TRY IT: Only the lines of the data below from the one with "pink notebook [512,158,598,214]" through the one with "pink box [800,153,851,203]" are wanted. Repeat them exactly.

DATA FOR THIS TASK:
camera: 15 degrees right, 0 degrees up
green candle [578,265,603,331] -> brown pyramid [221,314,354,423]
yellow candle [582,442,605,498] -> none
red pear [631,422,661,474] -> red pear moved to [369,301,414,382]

...

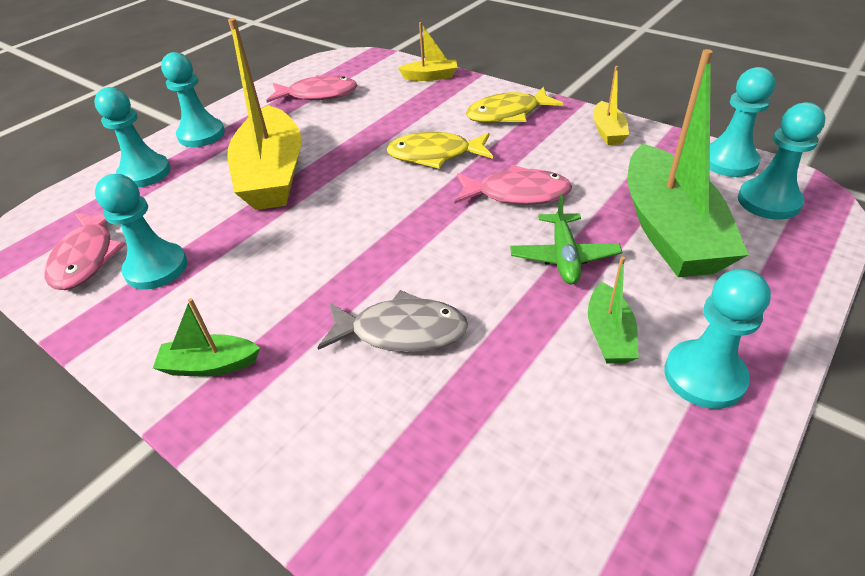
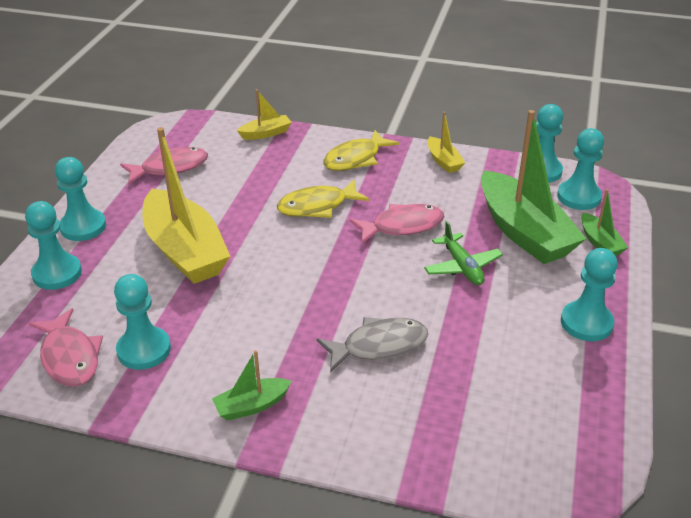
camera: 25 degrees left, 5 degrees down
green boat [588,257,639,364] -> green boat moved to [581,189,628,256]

...

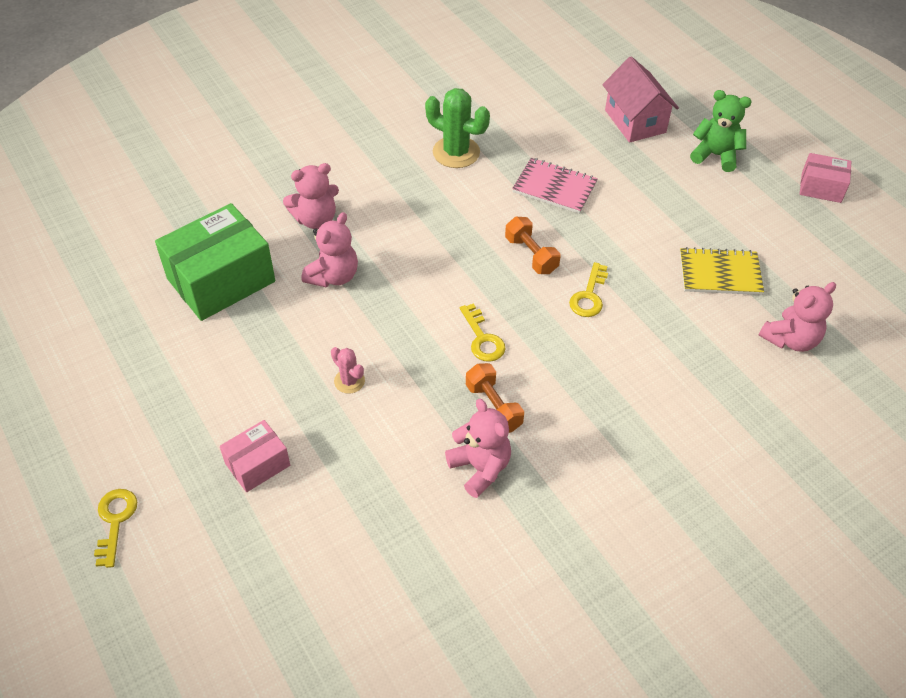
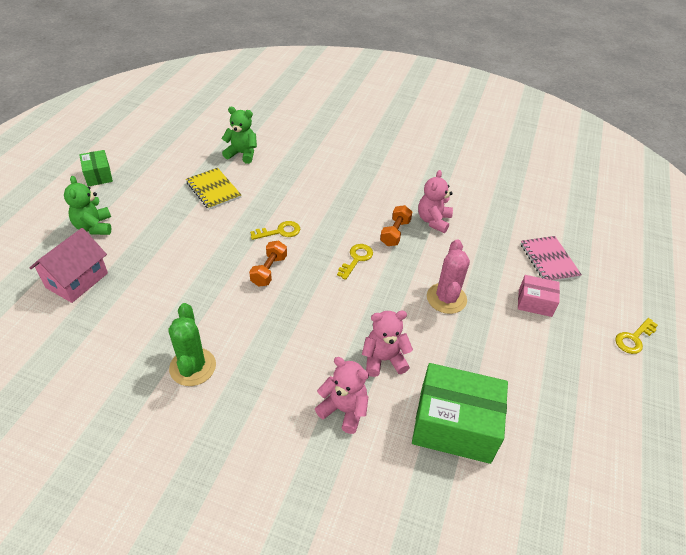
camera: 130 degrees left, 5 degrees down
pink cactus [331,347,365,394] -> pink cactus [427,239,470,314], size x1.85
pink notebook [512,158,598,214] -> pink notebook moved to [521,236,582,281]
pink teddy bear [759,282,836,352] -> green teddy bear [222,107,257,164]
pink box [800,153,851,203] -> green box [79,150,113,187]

RESULT OF THIS TASK:
pink notebook [512,158,598,214] -> pink notebook moved to [521,236,582,281]
pink teddy bear [759,282,836,352] -> green teddy bear [222,107,257,164]
pink box [800,153,851,203] -> green box [79,150,113,187]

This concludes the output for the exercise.